───── Data for analysis ─────
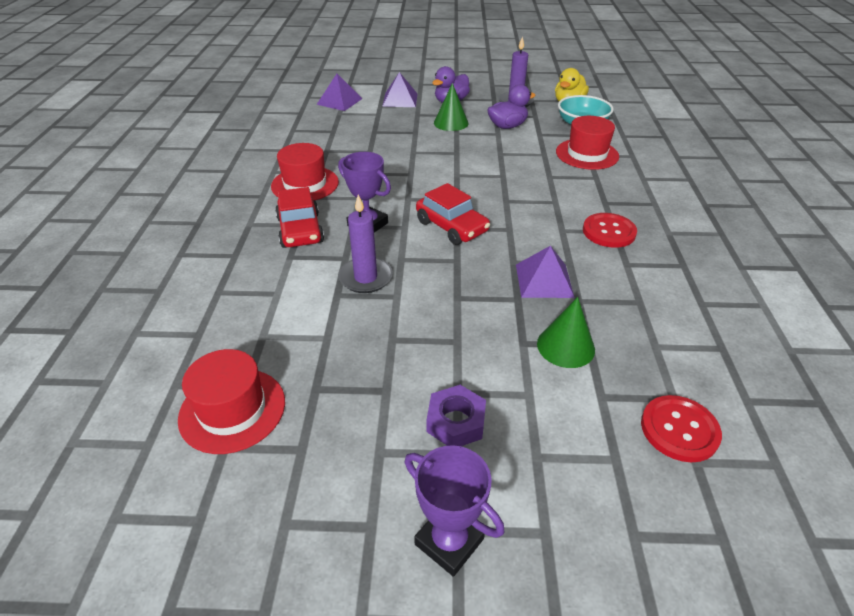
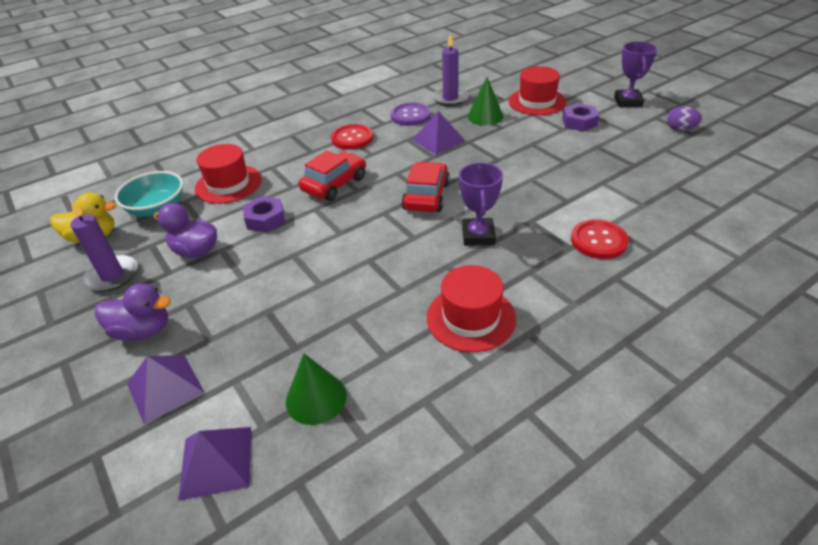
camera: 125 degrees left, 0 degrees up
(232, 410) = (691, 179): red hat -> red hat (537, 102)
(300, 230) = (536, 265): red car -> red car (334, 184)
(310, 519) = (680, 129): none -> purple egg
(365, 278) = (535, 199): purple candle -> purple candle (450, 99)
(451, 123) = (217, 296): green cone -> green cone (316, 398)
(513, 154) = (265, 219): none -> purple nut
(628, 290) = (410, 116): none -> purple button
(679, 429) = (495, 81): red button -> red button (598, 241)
─────
───── Data for analysis ─────
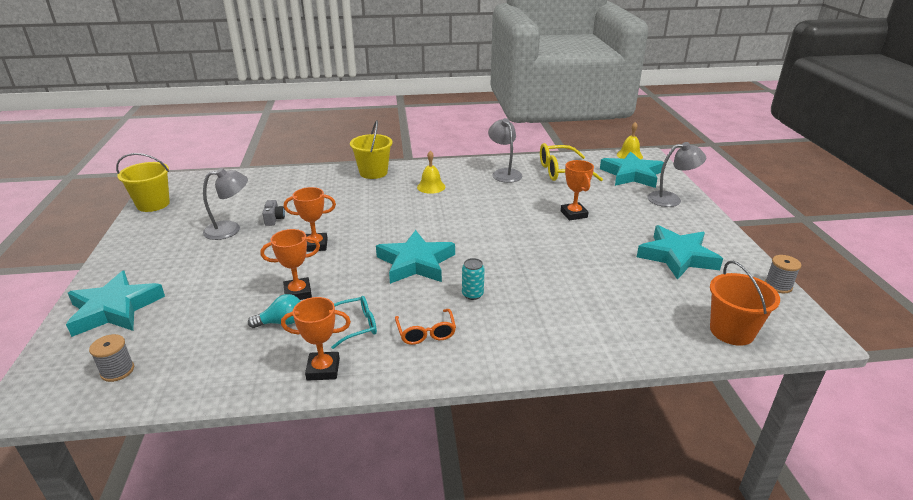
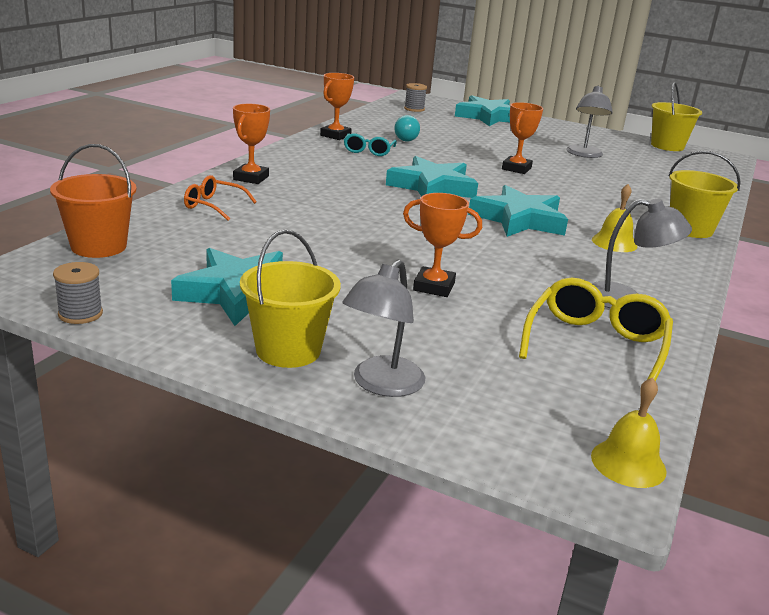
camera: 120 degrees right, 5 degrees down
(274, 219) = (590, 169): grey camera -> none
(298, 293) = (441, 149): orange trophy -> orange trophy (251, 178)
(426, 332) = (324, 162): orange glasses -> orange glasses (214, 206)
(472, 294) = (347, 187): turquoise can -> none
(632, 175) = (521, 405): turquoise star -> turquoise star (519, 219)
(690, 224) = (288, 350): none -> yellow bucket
─────
───── Data for analysis ─────
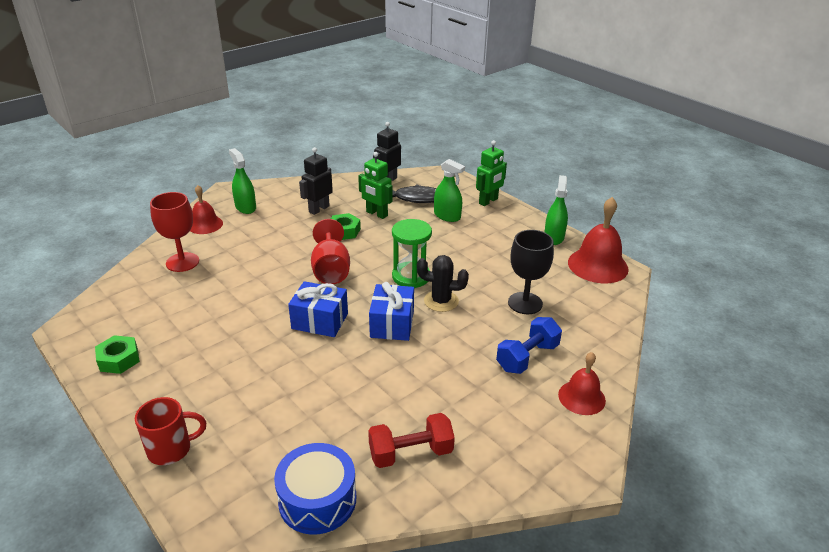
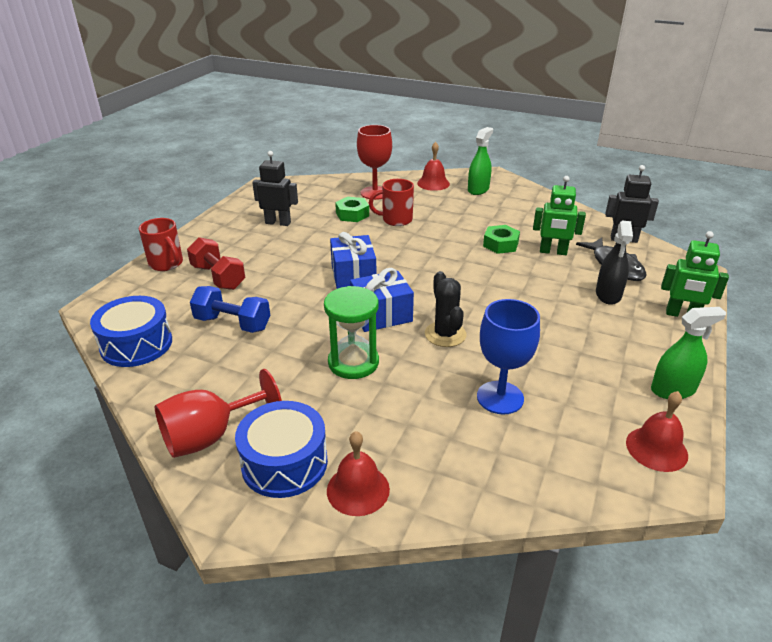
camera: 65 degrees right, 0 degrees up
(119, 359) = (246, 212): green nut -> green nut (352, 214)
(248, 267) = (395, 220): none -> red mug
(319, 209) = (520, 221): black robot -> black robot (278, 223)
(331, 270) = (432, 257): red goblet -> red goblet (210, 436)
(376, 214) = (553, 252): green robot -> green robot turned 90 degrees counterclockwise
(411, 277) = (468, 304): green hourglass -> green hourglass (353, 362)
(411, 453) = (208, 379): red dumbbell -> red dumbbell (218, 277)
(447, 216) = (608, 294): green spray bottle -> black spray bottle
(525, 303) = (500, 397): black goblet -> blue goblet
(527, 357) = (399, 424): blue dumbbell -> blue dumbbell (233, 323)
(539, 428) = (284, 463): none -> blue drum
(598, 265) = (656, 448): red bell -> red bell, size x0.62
─────
Brief
Everything above from the line with "(513, 154) = (265, 219): none -> purple nut" to the line with "(679, 429) = (495, 81): red", both included, must be repeated exactly, and nothing outside that range.

Output of the task
(513, 154) = (265, 219): none -> purple nut
(628, 290) = (410, 116): none -> purple button
(679, 429) = (495, 81): red button -> red button (598, 241)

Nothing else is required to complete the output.